Top of The input

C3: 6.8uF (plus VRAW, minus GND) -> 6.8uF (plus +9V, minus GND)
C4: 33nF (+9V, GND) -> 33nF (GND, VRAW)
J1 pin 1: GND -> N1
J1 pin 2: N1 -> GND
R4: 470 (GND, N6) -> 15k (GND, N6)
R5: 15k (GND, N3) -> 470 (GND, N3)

Bottom of The input
Top of The input

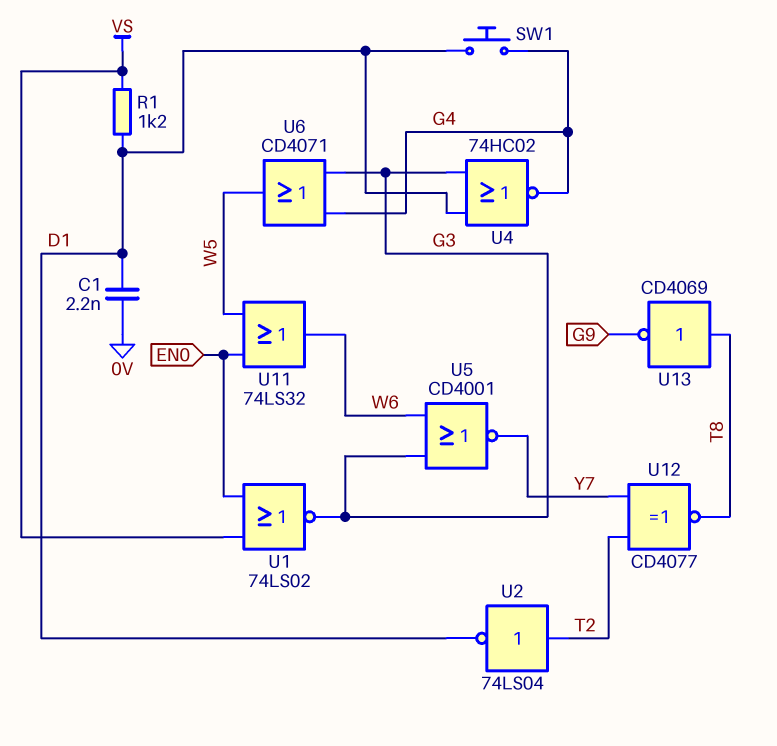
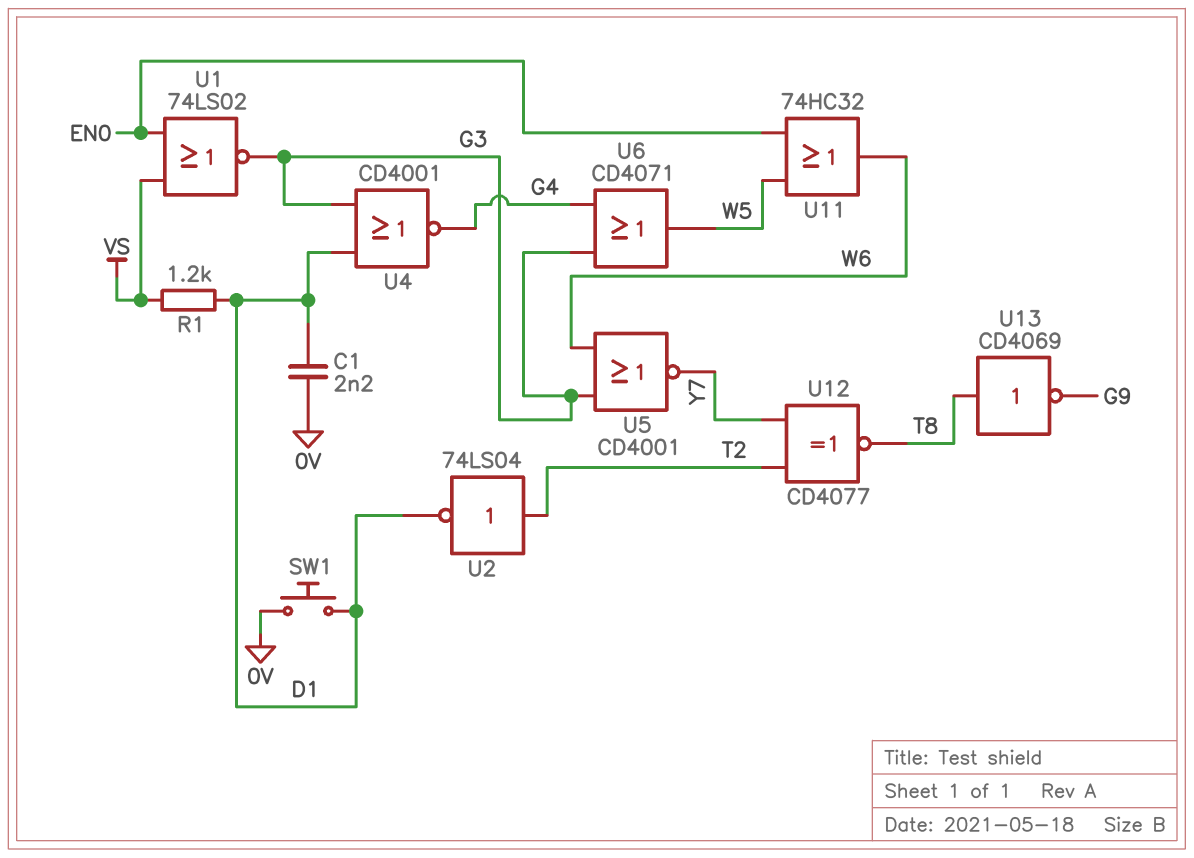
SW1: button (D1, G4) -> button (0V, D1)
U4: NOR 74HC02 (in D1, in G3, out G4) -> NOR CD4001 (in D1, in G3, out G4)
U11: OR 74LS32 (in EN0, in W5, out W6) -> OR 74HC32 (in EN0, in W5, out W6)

Bottom of The input

Your instructions: Looking at the records above, return exactly the lines from the line with "C3: 6.8uF (plus" to the line with "R5: 15k (GND, N3) -> 470 (GND, N3)", both ends included.

Solution below:
C3: 6.8uF (plus VRAW, minus GND) -> 6.8uF (plus +9V, minus GND)
C4: 33nF (+9V, GND) -> 33nF (GND, VRAW)
J1 pin 1: GND -> N1
J1 pin 2: N1 -> GND
R4: 470 (GND, N6) -> 15k (GND, N6)
R5: 15k (GND, N3) -> 470 (GND, N3)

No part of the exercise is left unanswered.